** Opening RECORDS FOR PROCESSING block **
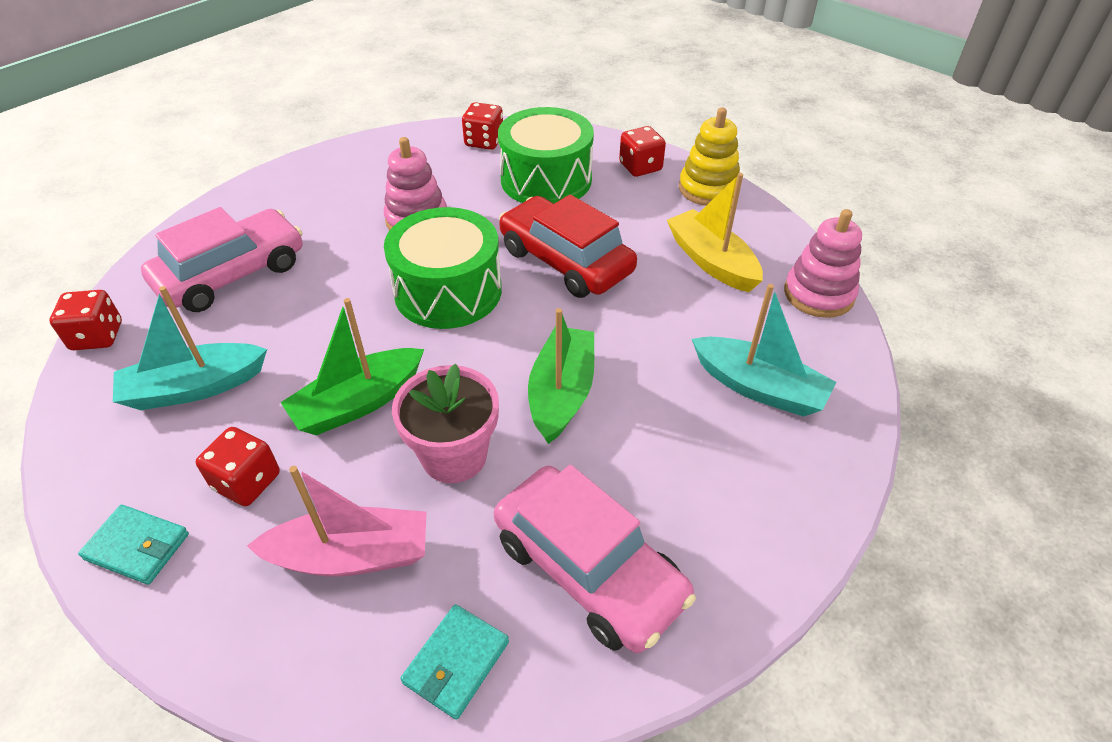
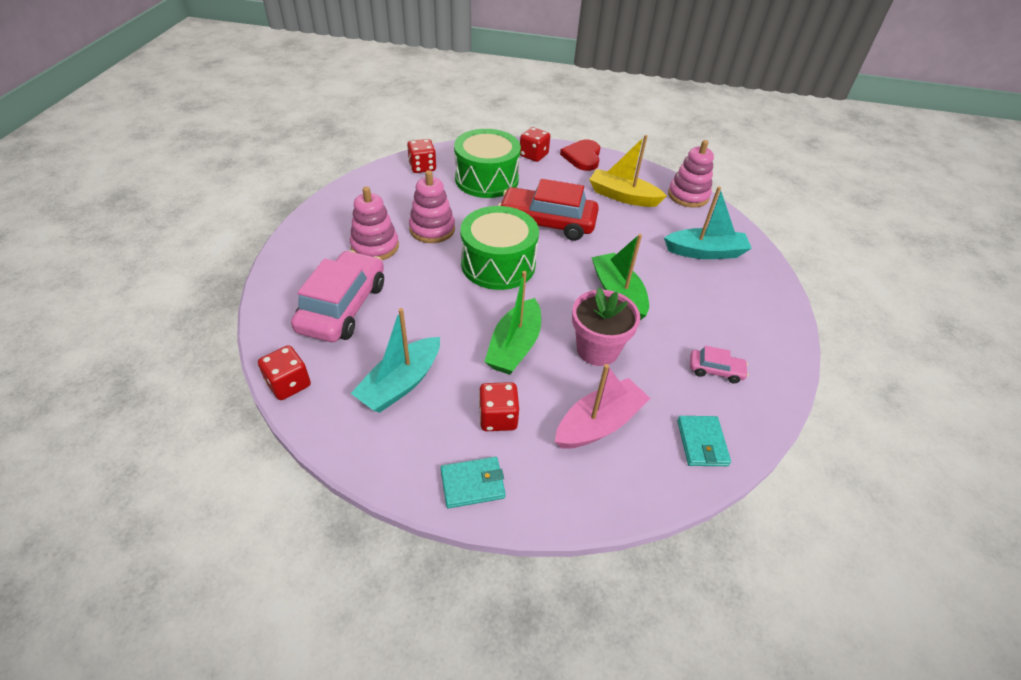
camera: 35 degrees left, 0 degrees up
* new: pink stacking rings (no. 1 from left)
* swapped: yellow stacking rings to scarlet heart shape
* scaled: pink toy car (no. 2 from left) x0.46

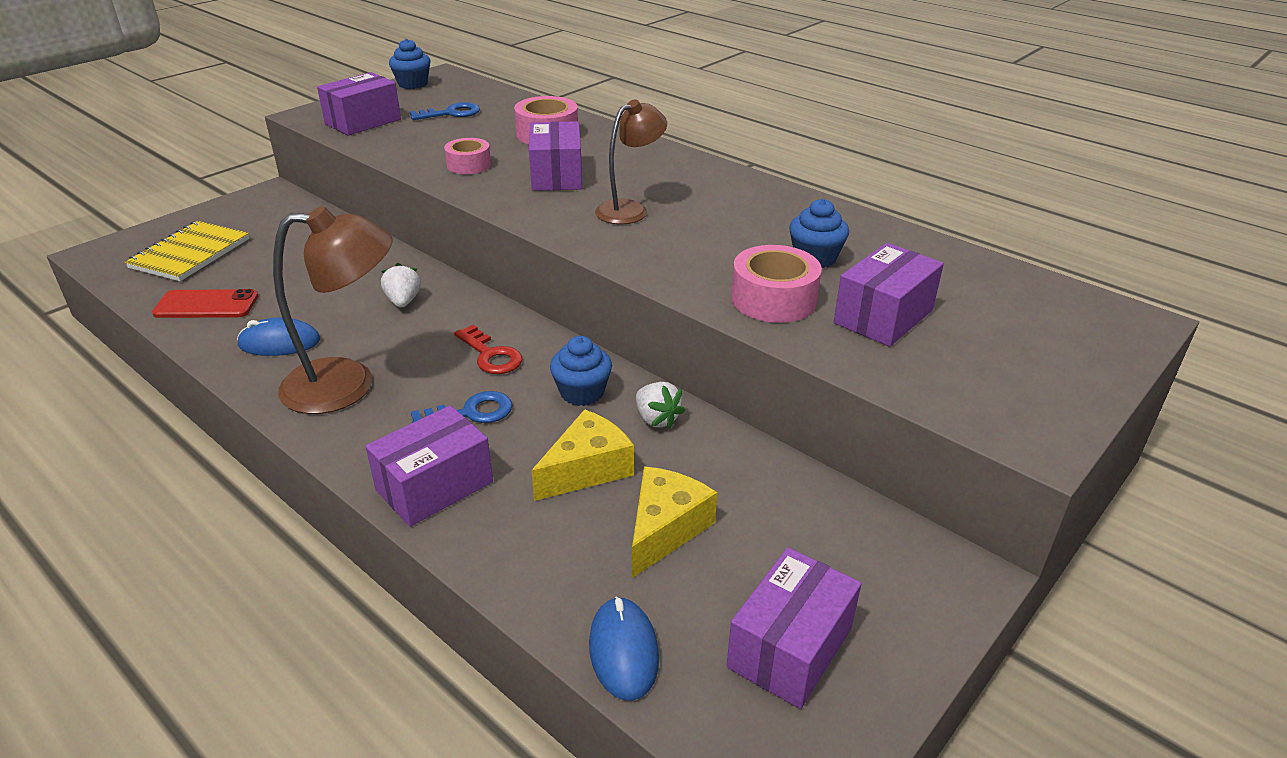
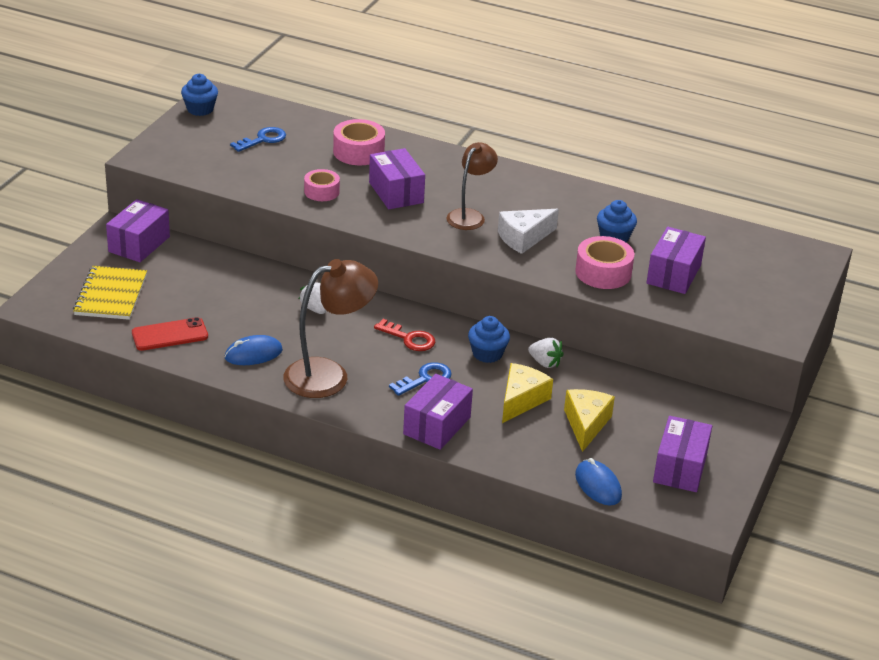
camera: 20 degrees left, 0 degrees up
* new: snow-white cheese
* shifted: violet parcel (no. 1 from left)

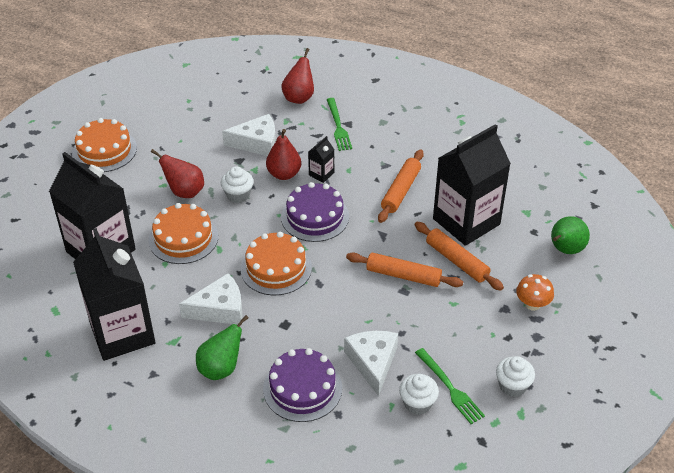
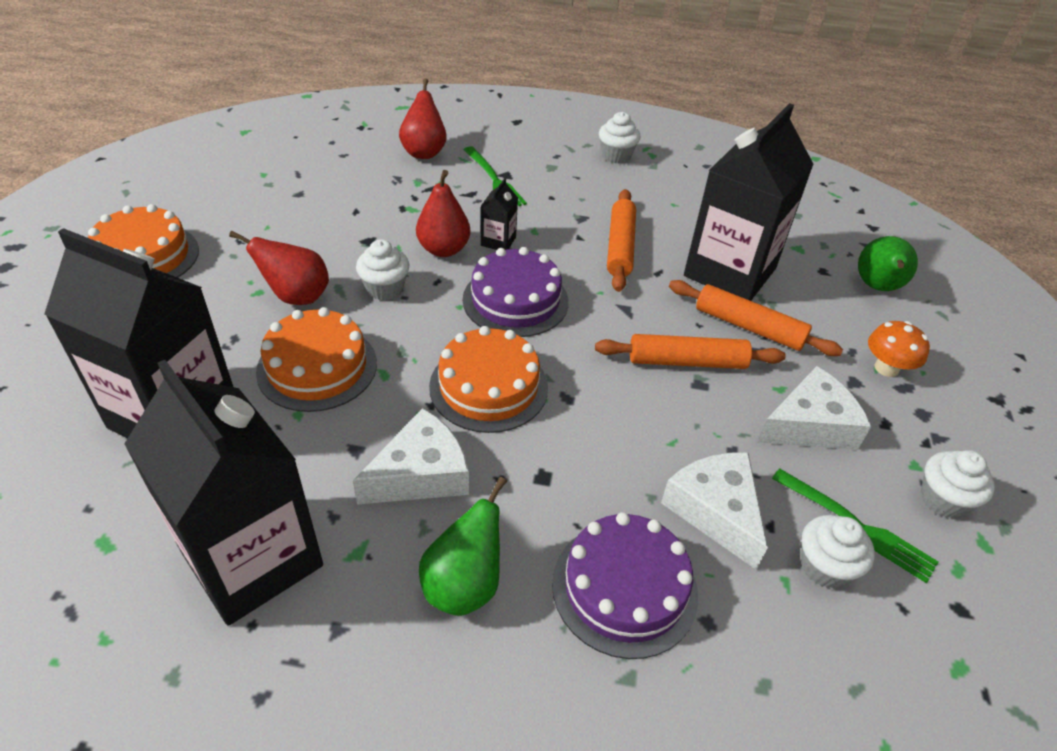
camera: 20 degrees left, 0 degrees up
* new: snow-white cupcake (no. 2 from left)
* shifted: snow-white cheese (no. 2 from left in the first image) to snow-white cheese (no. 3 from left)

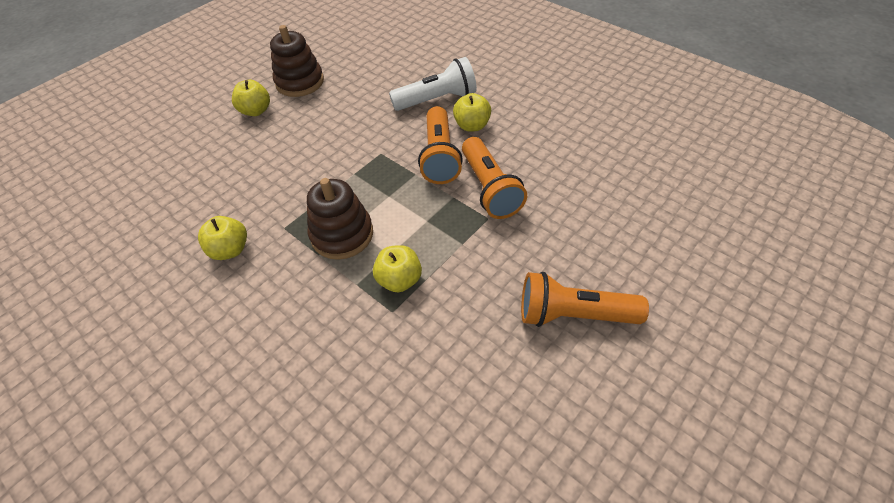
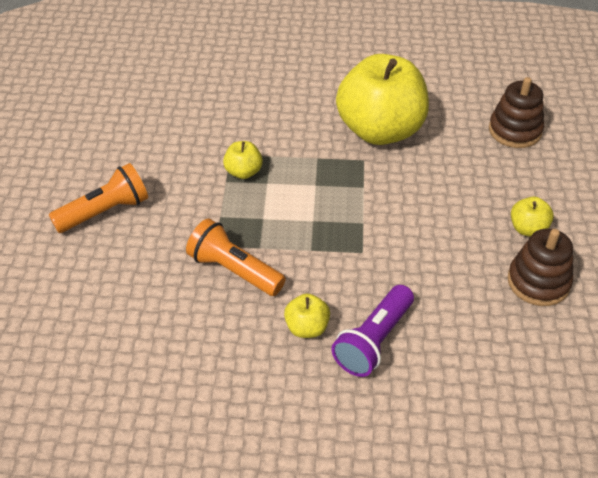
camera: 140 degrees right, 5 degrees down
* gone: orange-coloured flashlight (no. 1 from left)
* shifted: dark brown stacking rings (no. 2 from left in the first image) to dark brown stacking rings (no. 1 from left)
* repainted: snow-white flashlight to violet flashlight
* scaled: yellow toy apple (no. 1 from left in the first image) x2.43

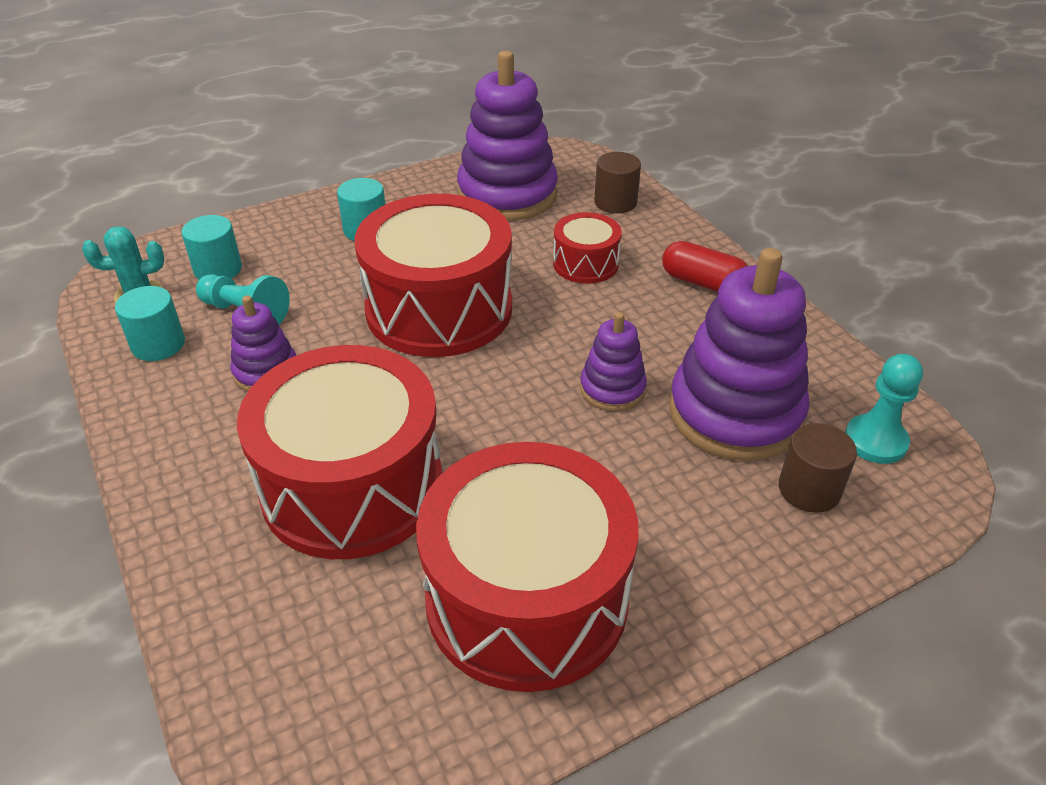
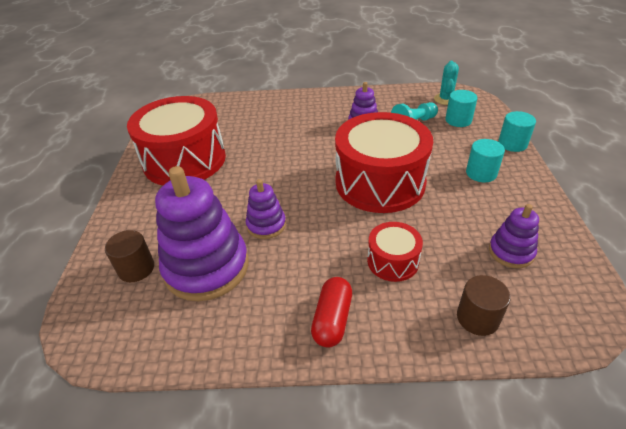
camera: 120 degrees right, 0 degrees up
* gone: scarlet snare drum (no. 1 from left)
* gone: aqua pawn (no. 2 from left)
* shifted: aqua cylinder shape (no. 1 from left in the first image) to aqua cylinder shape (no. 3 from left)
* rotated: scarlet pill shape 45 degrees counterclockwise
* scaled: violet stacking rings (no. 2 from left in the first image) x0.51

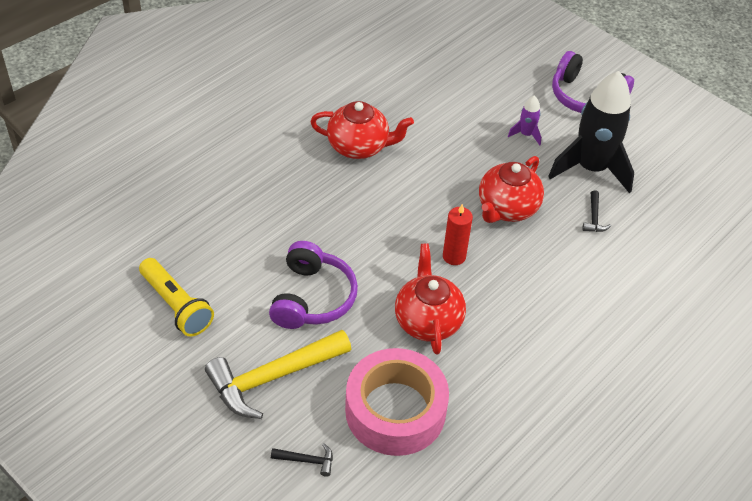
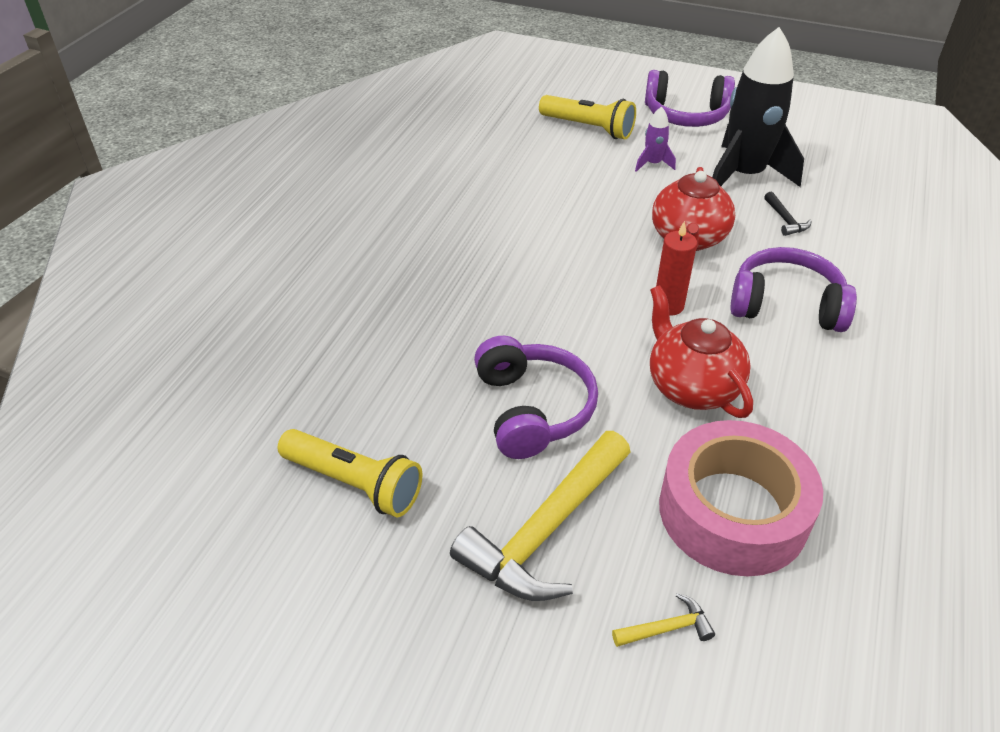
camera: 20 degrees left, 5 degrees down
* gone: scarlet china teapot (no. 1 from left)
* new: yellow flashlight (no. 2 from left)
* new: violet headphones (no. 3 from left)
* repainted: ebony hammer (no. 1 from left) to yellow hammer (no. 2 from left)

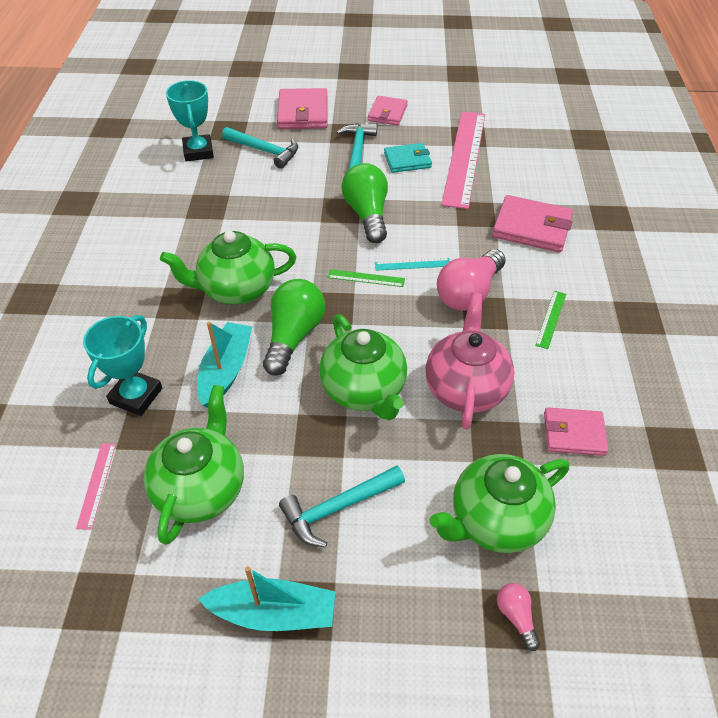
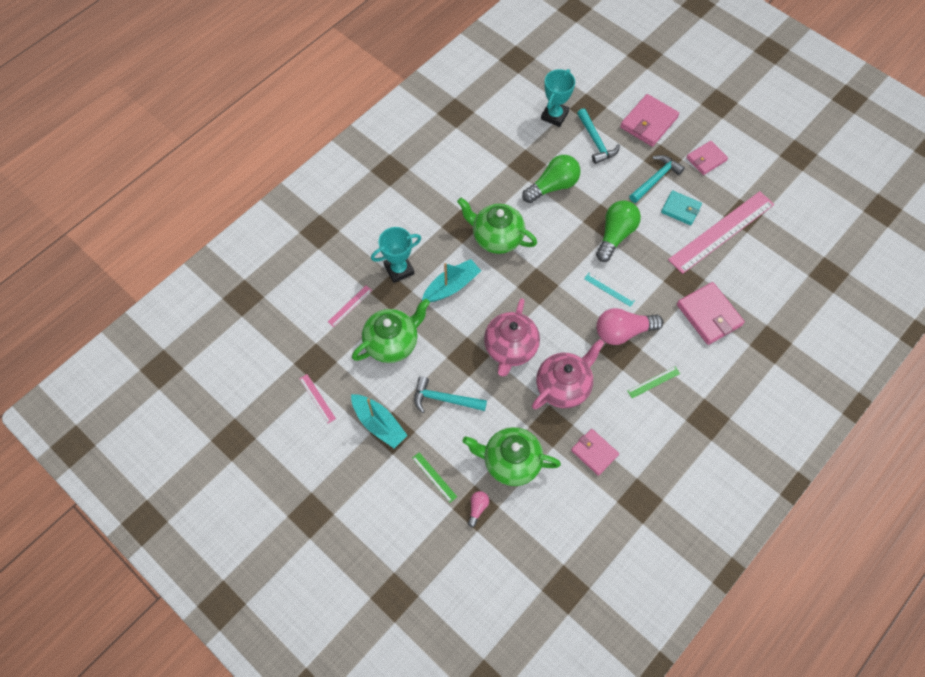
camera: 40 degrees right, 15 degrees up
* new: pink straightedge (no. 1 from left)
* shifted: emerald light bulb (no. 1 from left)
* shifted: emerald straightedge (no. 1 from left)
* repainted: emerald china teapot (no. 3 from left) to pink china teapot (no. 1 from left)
** Closing RECORDS FOR PROCESSING block **
WHAT YOU SHOULD DO ->
Leave out the pictures, and retype exactly the lines from the one containing "scarlet heart shape" through the final line of the data.

ANSWER SECTION ->
* swapped: yellow stacking rings to scarlet heart shape
* scaled: pink toy car (no. 2 from left) x0.46

camera: 20 degrees left, 0 degrees up
* new: snow-white cheese
* shifted: violet parcel (no. 1 from left)

camera: 20 degrees left, 0 degrees up
* new: snow-white cupcake (no. 2 from left)
* shifted: snow-white cheese (no. 2 from left in the first image) to snow-white cheese (no. 3 from left)

camera: 140 degrees right, 5 degrees down
* gone: orange-coloured flashlight (no. 1 from left)
* shifted: dark brown stacking rings (no. 2 from left in the first image) to dark brown stacking rings (no. 1 from left)
* repainted: snow-white flashlight to violet flashlight
* scaled: yellow toy apple (no. 1 from left in the first image) x2.43

camera: 120 degrees right, 0 degrees up
* gone: scarlet snare drum (no. 1 from left)
* gone: aqua pawn (no. 2 from left)
* shifted: aqua cylinder shape (no. 1 from left in the first image) to aqua cylinder shape (no. 3 from left)
* rotated: scarlet pill shape 45 degrees counterclockwise
* scaled: violet stacking rings (no. 2 from left in the first image) x0.51

camera: 20 degrees left, 5 degrees down
* gone: scarlet china teapot (no. 1 from left)
* new: yellow flashlight (no. 2 from left)
* new: violet headphones (no. 3 from left)
* repainted: ebony hammer (no. 1 from left) to yellow hammer (no. 2 from left)

camera: 40 degrees right, 15 degrees up
* new: pink straightedge (no. 1 from left)
* shifted: emerald light bulb (no. 1 from left)
* shifted: emerald straightedge (no. 1 from left)
* repainted: emerald china teapot (no. 3 from left) to pink china teapot (no. 1 from left)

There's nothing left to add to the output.